▼▼▼

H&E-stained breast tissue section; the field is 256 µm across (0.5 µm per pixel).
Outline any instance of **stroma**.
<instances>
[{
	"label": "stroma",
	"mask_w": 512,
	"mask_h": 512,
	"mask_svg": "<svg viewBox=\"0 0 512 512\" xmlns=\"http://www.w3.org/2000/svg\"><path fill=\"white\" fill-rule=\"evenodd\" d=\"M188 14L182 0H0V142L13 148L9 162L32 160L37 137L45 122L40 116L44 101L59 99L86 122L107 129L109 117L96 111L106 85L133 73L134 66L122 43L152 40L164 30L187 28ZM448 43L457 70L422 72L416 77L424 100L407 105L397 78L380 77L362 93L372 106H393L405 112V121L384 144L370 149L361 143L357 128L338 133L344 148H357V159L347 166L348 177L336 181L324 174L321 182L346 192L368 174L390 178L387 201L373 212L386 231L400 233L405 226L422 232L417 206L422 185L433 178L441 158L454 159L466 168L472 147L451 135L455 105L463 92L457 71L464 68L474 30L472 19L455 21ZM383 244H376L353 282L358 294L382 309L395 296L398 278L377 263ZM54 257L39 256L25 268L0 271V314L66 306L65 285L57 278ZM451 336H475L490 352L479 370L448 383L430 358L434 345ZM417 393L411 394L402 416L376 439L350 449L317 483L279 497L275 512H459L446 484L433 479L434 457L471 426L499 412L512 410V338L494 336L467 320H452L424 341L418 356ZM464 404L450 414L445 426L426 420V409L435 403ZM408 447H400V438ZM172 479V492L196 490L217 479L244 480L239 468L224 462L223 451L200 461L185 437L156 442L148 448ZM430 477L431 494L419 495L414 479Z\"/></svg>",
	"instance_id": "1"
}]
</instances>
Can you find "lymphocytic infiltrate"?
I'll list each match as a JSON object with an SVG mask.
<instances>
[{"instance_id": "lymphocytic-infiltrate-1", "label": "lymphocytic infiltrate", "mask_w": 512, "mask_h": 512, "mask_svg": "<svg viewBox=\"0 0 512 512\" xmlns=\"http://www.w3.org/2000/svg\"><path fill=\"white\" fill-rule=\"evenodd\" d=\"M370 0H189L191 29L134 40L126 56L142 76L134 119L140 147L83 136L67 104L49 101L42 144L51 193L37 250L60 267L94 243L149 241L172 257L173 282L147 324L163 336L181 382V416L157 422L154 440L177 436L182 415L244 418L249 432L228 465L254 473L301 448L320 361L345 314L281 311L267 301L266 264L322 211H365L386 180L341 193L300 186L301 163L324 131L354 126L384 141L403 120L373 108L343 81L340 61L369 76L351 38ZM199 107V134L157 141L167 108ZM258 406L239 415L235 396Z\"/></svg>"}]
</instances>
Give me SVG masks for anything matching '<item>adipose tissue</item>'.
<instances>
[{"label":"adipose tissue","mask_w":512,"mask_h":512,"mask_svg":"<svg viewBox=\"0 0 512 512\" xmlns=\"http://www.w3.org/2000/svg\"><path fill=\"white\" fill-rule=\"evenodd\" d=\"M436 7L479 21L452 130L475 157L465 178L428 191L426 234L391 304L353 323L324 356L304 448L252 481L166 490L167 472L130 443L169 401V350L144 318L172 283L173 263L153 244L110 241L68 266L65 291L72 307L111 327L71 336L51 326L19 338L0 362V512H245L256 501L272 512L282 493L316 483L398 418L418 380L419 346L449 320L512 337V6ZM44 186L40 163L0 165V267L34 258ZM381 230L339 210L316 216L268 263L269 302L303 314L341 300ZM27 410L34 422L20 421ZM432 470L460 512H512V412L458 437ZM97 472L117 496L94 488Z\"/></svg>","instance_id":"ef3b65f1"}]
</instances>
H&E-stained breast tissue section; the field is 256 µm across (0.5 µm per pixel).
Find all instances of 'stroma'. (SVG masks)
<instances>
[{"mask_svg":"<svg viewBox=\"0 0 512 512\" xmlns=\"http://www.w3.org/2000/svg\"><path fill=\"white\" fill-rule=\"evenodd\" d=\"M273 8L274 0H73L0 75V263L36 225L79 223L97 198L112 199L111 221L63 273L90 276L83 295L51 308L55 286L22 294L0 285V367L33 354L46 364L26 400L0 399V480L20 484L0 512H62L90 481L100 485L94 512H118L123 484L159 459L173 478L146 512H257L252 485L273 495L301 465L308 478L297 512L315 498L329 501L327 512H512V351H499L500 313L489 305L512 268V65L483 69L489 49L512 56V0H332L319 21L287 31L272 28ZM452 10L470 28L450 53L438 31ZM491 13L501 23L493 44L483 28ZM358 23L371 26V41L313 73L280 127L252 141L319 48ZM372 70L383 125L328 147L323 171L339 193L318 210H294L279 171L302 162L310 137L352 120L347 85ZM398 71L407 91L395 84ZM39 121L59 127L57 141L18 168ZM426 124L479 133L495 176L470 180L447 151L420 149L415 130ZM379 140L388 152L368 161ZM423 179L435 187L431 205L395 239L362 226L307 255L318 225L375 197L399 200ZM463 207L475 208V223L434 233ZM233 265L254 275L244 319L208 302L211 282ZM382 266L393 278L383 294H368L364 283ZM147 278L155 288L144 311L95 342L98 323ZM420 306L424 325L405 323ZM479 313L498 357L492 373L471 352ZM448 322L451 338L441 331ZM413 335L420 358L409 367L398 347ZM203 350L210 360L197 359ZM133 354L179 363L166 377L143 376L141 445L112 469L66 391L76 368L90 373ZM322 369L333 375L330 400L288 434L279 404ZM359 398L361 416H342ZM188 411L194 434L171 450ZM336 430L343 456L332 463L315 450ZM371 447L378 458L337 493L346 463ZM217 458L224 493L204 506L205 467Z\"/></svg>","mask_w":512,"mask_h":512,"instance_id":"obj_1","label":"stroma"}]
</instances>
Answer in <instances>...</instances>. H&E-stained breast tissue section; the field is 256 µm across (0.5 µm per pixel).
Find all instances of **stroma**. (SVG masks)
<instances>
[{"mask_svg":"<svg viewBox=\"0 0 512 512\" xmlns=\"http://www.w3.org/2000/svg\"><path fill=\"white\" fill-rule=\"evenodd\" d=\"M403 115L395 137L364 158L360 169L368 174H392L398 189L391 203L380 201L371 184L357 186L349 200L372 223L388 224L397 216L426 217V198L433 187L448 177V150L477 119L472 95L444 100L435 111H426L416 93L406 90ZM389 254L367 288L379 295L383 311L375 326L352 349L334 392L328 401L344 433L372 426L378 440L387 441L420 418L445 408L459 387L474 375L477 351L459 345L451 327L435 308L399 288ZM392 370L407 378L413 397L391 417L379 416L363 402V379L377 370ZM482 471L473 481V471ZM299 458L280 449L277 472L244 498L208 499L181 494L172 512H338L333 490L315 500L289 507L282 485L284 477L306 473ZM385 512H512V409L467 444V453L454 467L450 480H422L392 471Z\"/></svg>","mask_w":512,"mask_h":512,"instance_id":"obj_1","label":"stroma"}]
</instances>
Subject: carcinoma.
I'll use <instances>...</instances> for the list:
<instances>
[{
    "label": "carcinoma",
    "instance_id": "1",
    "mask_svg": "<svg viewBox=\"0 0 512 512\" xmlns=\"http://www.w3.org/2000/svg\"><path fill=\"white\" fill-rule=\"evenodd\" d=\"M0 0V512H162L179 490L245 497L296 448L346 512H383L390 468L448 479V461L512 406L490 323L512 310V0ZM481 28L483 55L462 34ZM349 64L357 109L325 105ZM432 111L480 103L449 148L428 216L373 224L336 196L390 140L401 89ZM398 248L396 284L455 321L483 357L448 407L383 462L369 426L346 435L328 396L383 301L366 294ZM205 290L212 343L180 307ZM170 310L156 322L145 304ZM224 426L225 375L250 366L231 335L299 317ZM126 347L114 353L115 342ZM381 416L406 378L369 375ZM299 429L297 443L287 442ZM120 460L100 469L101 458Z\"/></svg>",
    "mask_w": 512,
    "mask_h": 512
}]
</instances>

▲▲▲

* **What is asked**:
Identify every line above that includes the word "masks", and show those lines.

* **Result**:
Give me SVG masks for anything matching '<item>adipose tissue</item>'.
Find all instances of 'stroma'. (SVG masks)
Find all instances of **stroma**. (SVG masks)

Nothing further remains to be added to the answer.